Input data →
★ ★ ★
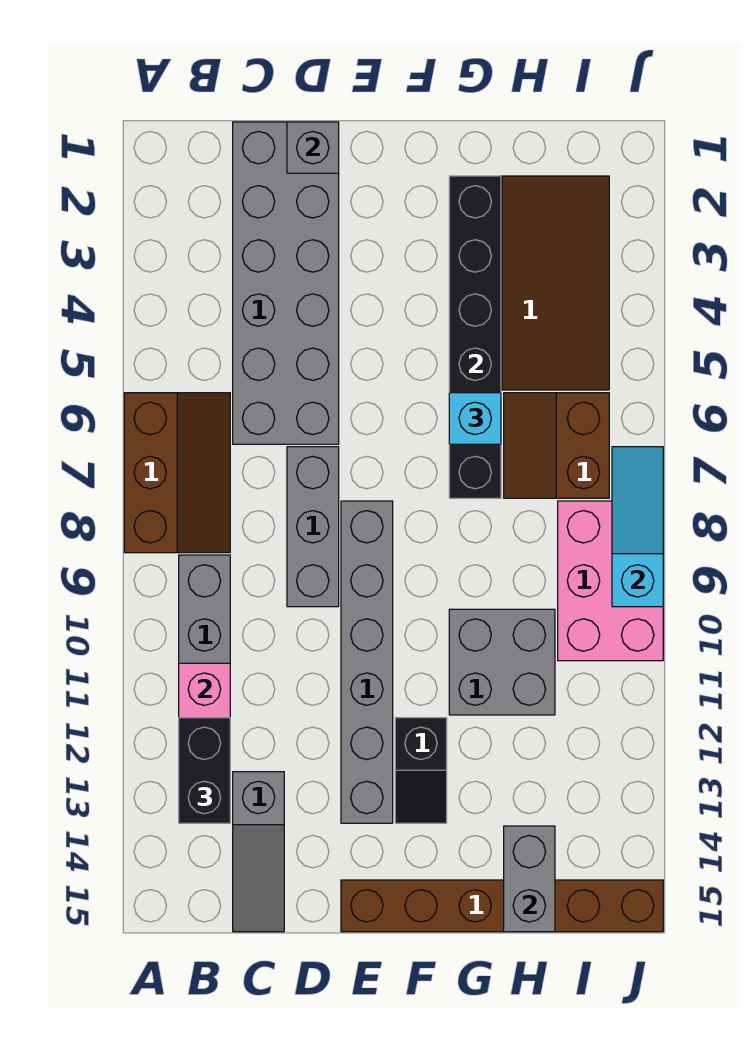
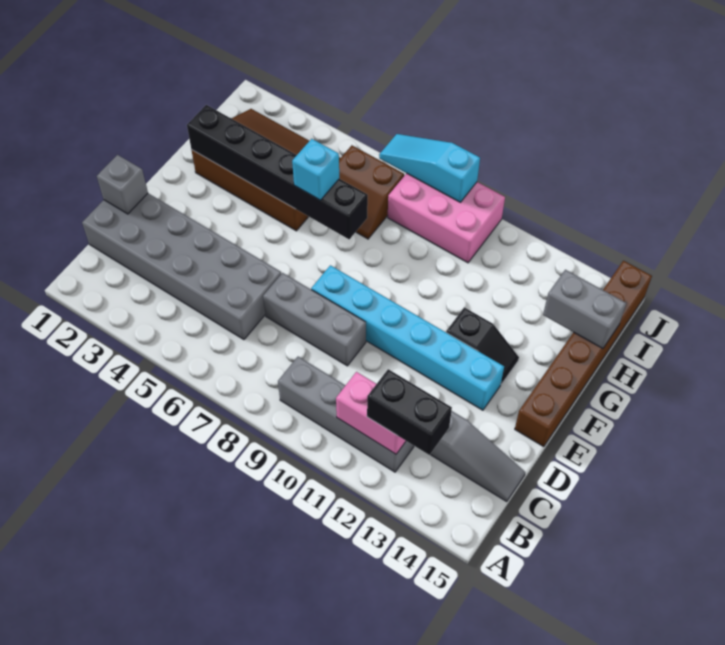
brown slope A6:B8 level 1 top A -> none
grey brick E8:E13 level 1 -> cyan brick E8:E13 level 1
grey brick G10:H11 level 1 -> none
★ ★ ★
Task goal → The job here is to find each line above with the word "grey" and copy it.

Result of this exercise →
grey brick E8:E13 level 1 -> cyan brick E8:E13 level 1
grey brick G10:H11 level 1 -> none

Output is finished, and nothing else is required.